------ Extracted information ------

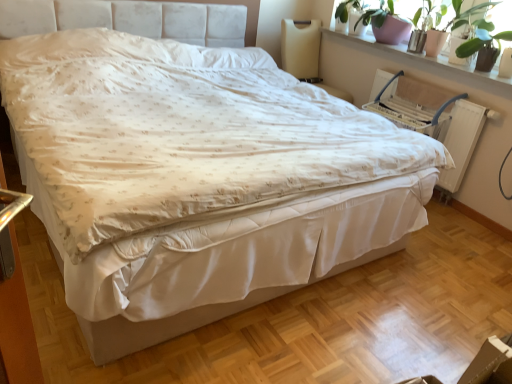
Question: Considering the positions of beige fabric swivel chair at upper right and green leafy plant at upper right, the first plant in the front-to-back sequence, in the image, is beige fabric swivel chair at upper right wider or thinner than green leafy plant at upper right, the first plant in the front-to-back sequence,?

Choices:
 (A) wide
 (B) thin

Answer: (A)

Question: Considering the positions of point (312, 36) and point (459, 56), is point (312, 36) closer or farther from the camera than point (459, 56)?

Choices:
 (A) farther
 (B) closer

Answer: (A)

Question: Which of these objects is positioned closest to the beige fabric swivel chair at upper right?

Choices:
 (A) green glossy plant at upper right, which is the first plant in back-to-front order
 (B) green leafy plant at upper right, the 2th plant viewed from the back
 (C) white wood window sill at upper right

Answer: (C)

Question: Which object is the farthest from the green glossy plant at upper right, the 2th plant positioned from the front?

Choices:
 (A) green leafy plant at upper right, the 2th plant viewed from the back
 (B) white wood window sill at upper right
 (C) beige fabric swivel chair at upper right

Answer: (C)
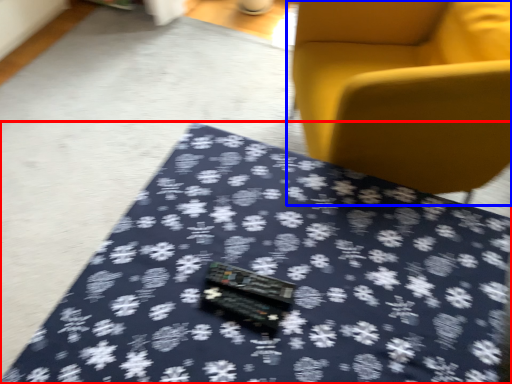
Question: Which object is closer to the camera taking this photo, table (highlighted by a red box) or chair (highlighted by a blue box)?

Choices:
 (A) table
 (B) chair

Answer: (A)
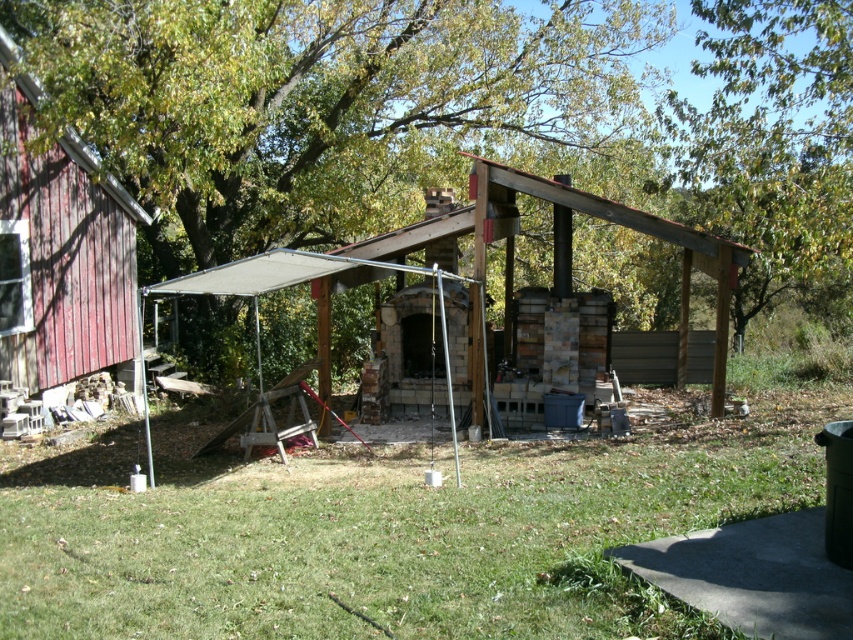
This screenshot has height=640, width=853. Describe the element at coordinates (399, 529) in the screenshot. I see `grass at lower center` at that location.

How distant is grass at lower center from wooden pergola at center?

grass at lower center and wooden pergola at center are 2.27 meters apart.

The image size is (853, 640). In order to click on grass at lower center in this screenshot , I will do `click(399, 529)`.

In order to click on grass at lower center in this screenshot , I will do `click(399, 529)`.

Which is more to the right, green leafy tree at upper center or rusty wood hut at left?

Positioned to the right is green leafy tree at upper center.

Based on the photo, does green leafy tree at upper center have a smaller size compared to rusty wood hut at left?

No, green leafy tree at upper center is not smaller than rusty wood hut at left.

Does point (804, 240) come in front of point (59, 337)?

Yes, it is.

This screenshot has width=853, height=640. I want to click on green leafy tree at upper center, so click(775, 148).

Does green leafy tree at upper center appear under wooden pergola at center?

Incorrect, green leafy tree at upper center is not positioned below wooden pergola at center.

Is green leafy tree at upper center above wooden pergola at center?

Correct, green leafy tree at upper center is located above wooden pergola at center.

Identify the location of green leafy tree at upper center. The image size is (853, 640). (775, 148).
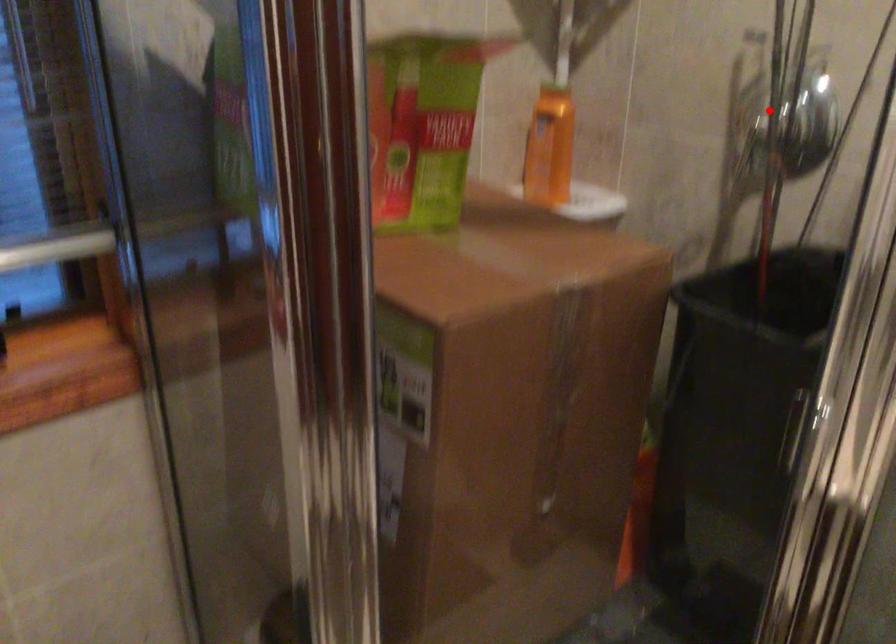
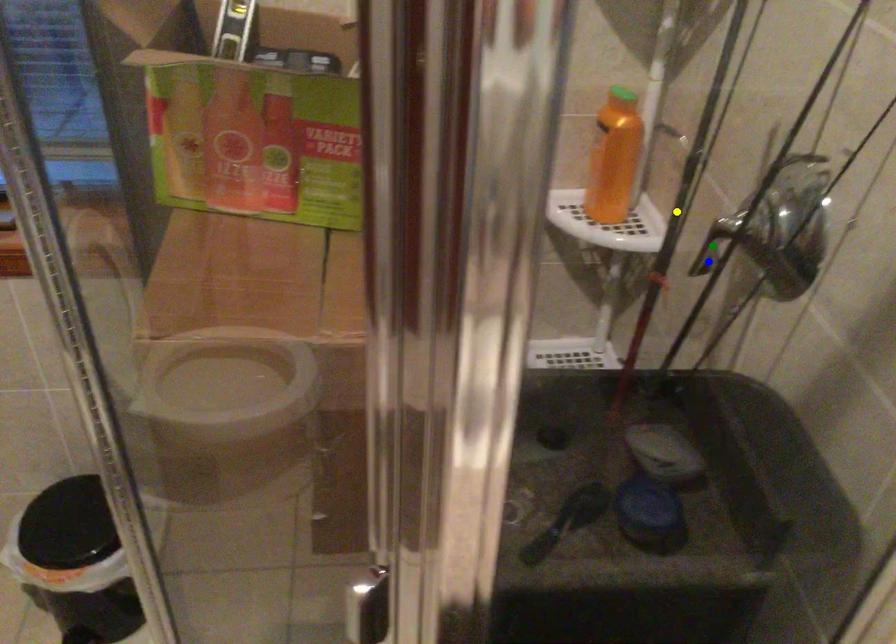
Question: I am providing you with two images of the same scene from different viewpoints. A red point is marked on the first image. You are given multiple points on the second image. Can you choose the point in image 2 that corresponds to the point in image 1?

Choices:
 (A) blue point
 (B) yellow point
 (C) green point

Answer: (B)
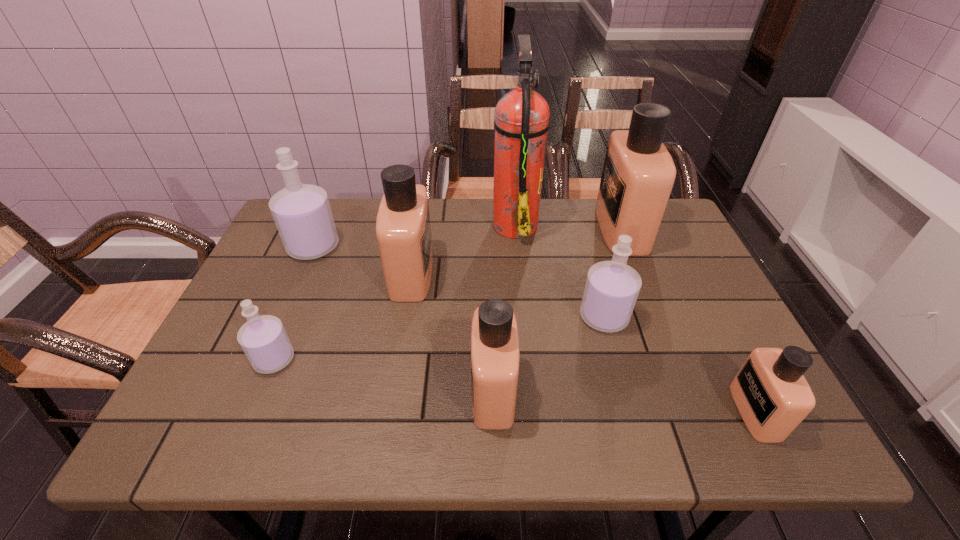
Locate an element on the screen. This screenshot has width=960, height=540. object that is the fourth closest to the sixth perfume from left to right is located at coordinates (x=495, y=358).

Locate an element on the screen. object that stands as the second closest to the second smallest beige perfume is located at coordinates (403, 230).

Image resolution: width=960 pixels, height=540 pixels. I want to click on the third closest perfume relative to the second beige perfume from left to right, so click(x=263, y=339).

Locate which perfume is the sixth closest to the farthest purple perfume. Please provide its 2D coordinates. Your answer should be formatted as a tuple, i.e. [(x, y)], where the tuple contains the x and y coordinates of a point satisfying the conditions above.

[(773, 397)]

Where is `beige perfume that is the closest one to the third perfume from left to right`? beige perfume that is the closest one to the third perfume from left to right is located at coordinates (495, 358).

This screenshot has width=960, height=540. What are the coordinates of `the closest beige perfume to the tallest object` in the screenshot? It's located at (403, 230).

Choose which purple perfume is the third nearest neighbor to the tallest perfume. Please provide its 2D coordinates. Your answer should be formatted as a tuple, i.e. [(x, y)], where the tuple contains the x and y coordinates of a point satisfying the conditions above.

[(263, 339)]

At what (x,y) coordinates should I click in order to perform the action: click on purple perfume identified as the third closest to the rightmost beige perfume. Please return your answer as a coordinate pair (x, y). The image size is (960, 540). Looking at the image, I should click on (302, 214).

At what (x,y) coordinates should I click in order to perform the action: click on free space that satisfies the following two spatial constraints: 1. at the nozzle of the tallest object; 2. on the front side of the farthest purple perfume. Please return your answer as a coordinate pair (x, y). Image resolution: width=960 pixels, height=540 pixels. Looking at the image, I should click on (517, 247).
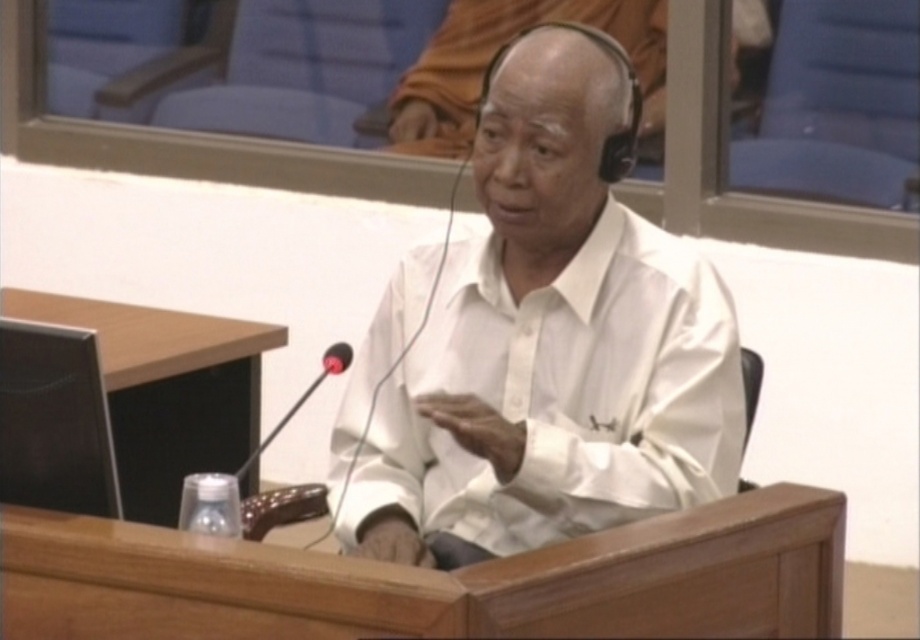
You are a photographer setting up for a formal event. You need to ensure that the white matte shirt at center is visible in the frame without being obscured by the black matte microphone at center. Based on their sizes, can the shirt be positioned so that it remains fully visible?

The white matte shirt at center might be wider than black matte microphone at center, so there is a possibility that the shirt can be positioned to remain fully visible without obstruction from the microphone.

You are a sound technician preparing for an event. You need to choose between the black matte microphone at center and the black rubber microphone at center based on their sizes. Which one should you pick if you require a larger microphone for better visibility?

The black matte microphone at center is larger in size than the black rubber microphone at center, so you should pick the black matte microphone at center for better visibility.

Where is the white matte shirt at center located in the image?

The white matte shirt at center is located at the 2D coordinates point (552, 344).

------

** To do **
Rewrite the data from the line containing "Based on the photo, does" through the line containing "This screenshot has width=853, height=640.", with "rusty wood hut" changed to "weathered wooden shed" and all other text left as it is.

** Problem solution **
Based on the photo, does green leafy tree at upper center have a smaller size compared to weathered wooden shed at left?

No, green leafy tree at upper center is not smaller than weathered wooden shed at left.

Does point (804, 240) come in front of point (59, 337)?

Yes, it is.

This screenshot has width=853, height=640. I want to click on green leafy tree at upper center, so click(775, 148).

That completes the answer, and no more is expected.